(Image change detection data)
|---|

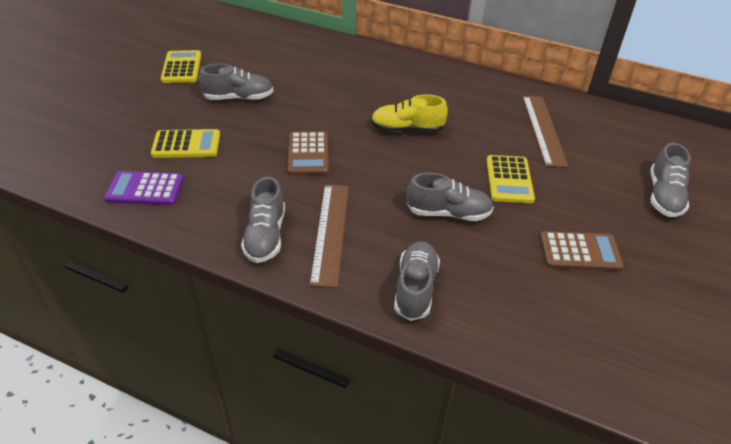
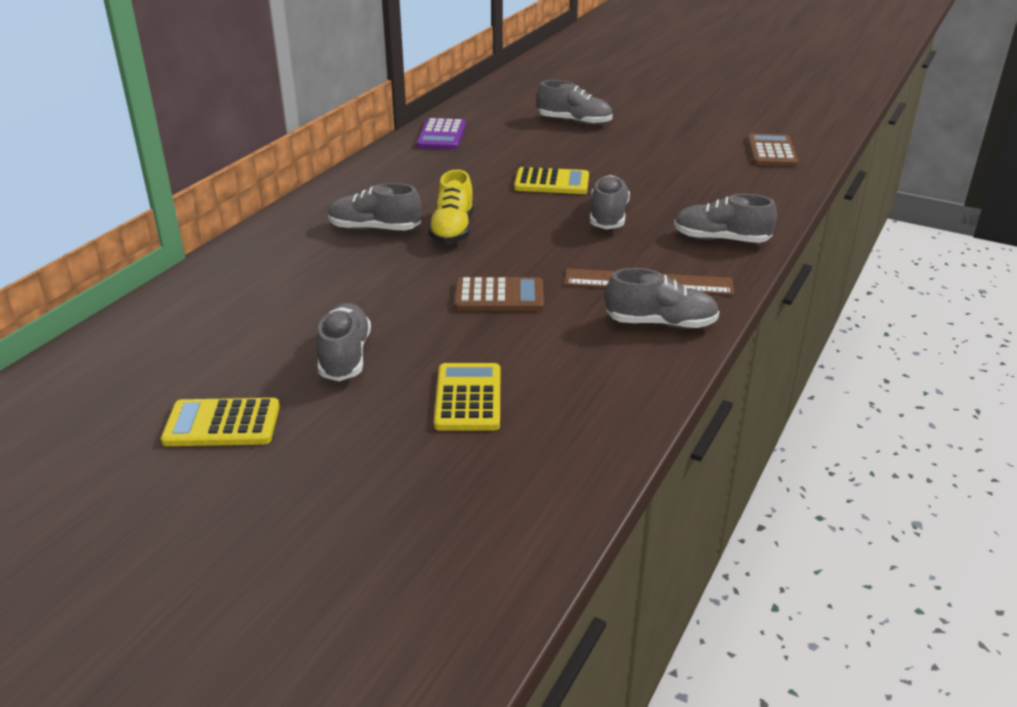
camera: 85 degrees left, 10 degrees down
(145, 189) = (577, 426): purple calculator -> purple calculator (441, 135)
(402, 95) = (374, 229): none -> grey shoe
(543, 130) = (464, 157): brown ruler -> none
(580, 252) = (655, 164): brown calculator -> brown calculator (771, 151)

|---|

WHAT IS BEING ASKED:
Give back the entries verbatim. Do not include any picture.

YOUR RESPONSE:
camera: 85 degrees left, 10 degrees down
(145, 189) = (577, 426): purple calculator -> purple calculator (441, 135)
(402, 95) = (374, 229): none -> grey shoe
(543, 130) = (464, 157): brown ruler -> none
(580, 252) = (655, 164): brown calculator -> brown calculator (771, 151)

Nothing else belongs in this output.